**** Data excerpts
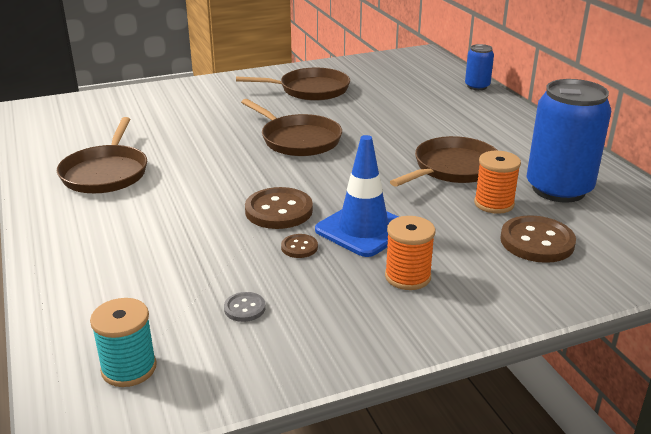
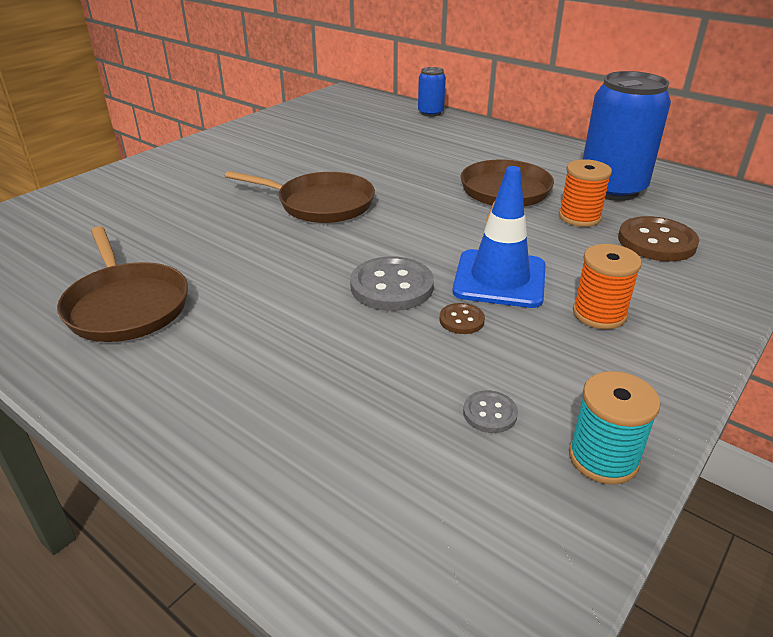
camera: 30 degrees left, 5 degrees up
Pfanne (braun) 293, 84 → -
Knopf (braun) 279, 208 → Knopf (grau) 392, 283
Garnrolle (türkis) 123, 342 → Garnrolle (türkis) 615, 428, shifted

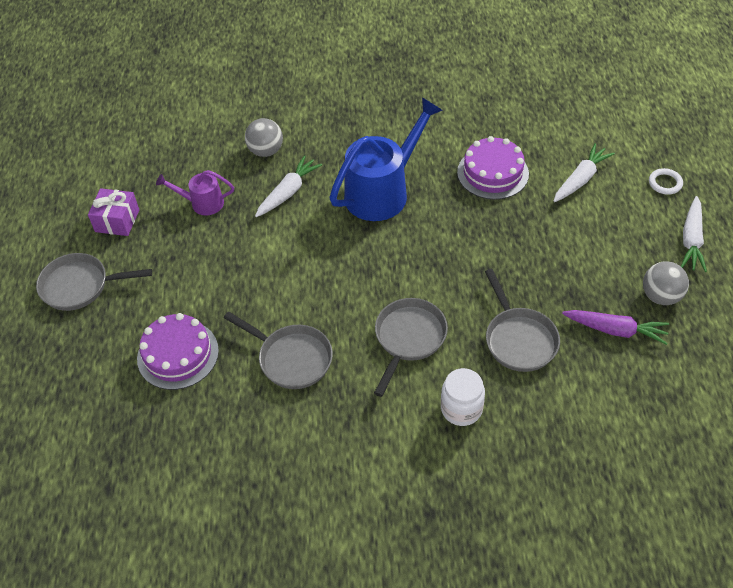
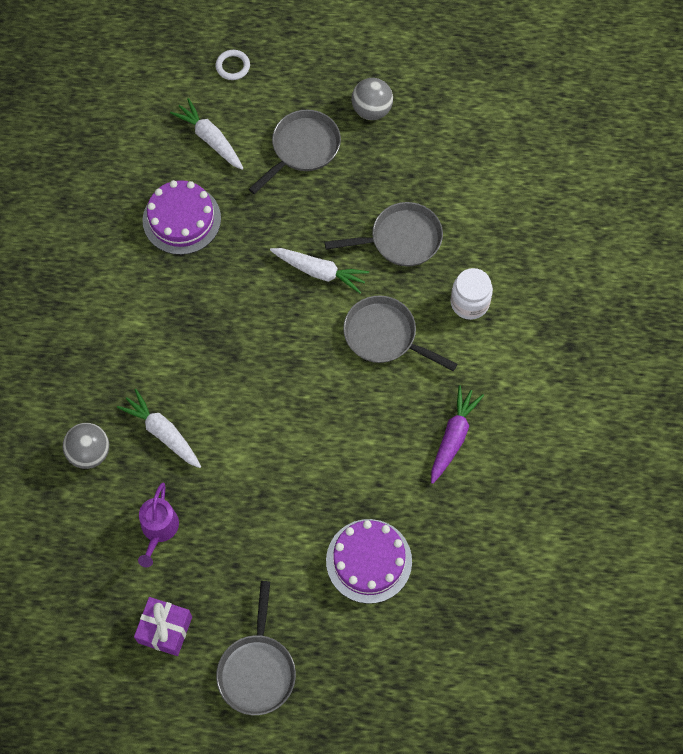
camera: 85 degrees left, 15 degrees up
Gießkanne (blau) 386, 159 → -
Karotte (weiß) 694, 234 → Karotte (weiß) 319, 271, shifted
Karotte (lila) 615, 327 → Karotte (lila) 457, 434, shifted
Pfanne (grau) 278, 350 → Pfanne (grau) 295, 152, shifted

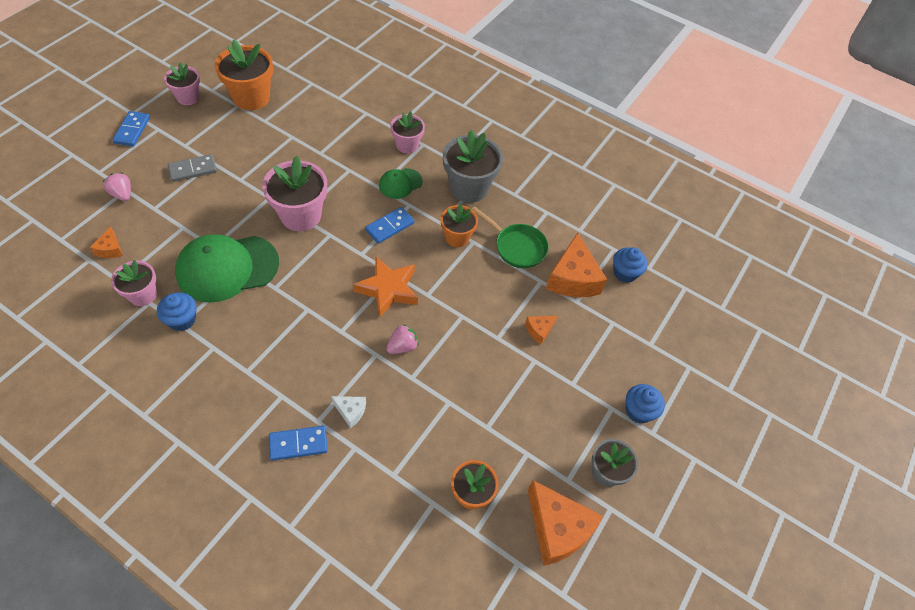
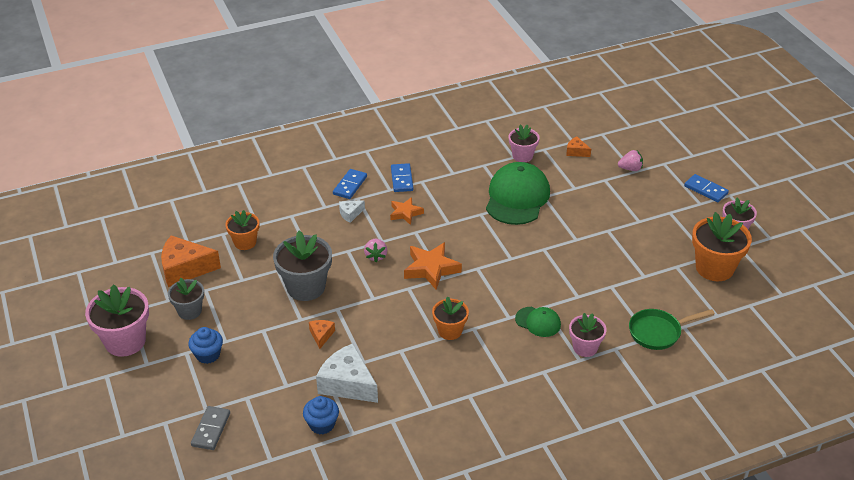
camera: 130 degrees right, 15 degrees down
Blumentopf (grau) 473, 166 → Blumentopf (grau) 302, 266, shifted
Dominostein (grau) 192, 168 → Dominostein (grau) 210, 428, shifted
Blumentopf (rosa) 294, 193 → Blumentopf (rosa) 117, 320, shifted
Kappe (grün) 401, 183 → Kappe (grün) 538, 322, 120 degrees clockwise
Pfanne (grün) 510, 237 → Pfanne (grün) 672, 329, shifted
Dominostein (blau) 389, 225 → Dominostein (blau) 402, 177, shifted
Käse (orange) 576, 265 → Käse (weiß) 347, 373
Muffin (blau) 177, 311 → -
- → Stern (orange) 407, 211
********
Aim of the task — Restate each entry word for word, leaving out any pictures.

Exercise solution —
camera: 30 degrees left, 5 degrees up
Pfanne (braun) 293, 84 → -
Knopf (braun) 279, 208 → Knopf (grau) 392, 283
Garnrolle (türkis) 123, 342 → Garnrolle (türkis) 615, 428, shifted

camera: 85 degrees left, 15 degrees up
Gießkanne (blau) 386, 159 → -
Karotte (weiß) 694, 234 → Karotte (weiß) 319, 271, shifted
Karotte (lila) 615, 327 → Karotte (lila) 457, 434, shifted
Pfanne (grau) 278, 350 → Pfanne (grau) 295, 152, shifted

camera: 130 degrees right, 15 degrees down
Blumentopf (grau) 473, 166 → Blumentopf (grau) 302, 266, shifted
Dominostein (grau) 192, 168 → Dominostein (grau) 210, 428, shifted
Blumentopf (rosa) 294, 193 → Blumentopf (rosa) 117, 320, shifted
Kappe (grün) 401, 183 → Kappe (grün) 538, 322, 120 degrees clockwise
Pfanne (grün) 510, 237 → Pfanne (grün) 672, 329, shifted
Dominostein (blau) 389, 225 → Dominostein (blau) 402, 177, shifted
Käse (orange) 576, 265 → Käse (weiß) 347, 373
Muffin (blau) 177, 311 → -
- → Stern (orange) 407, 211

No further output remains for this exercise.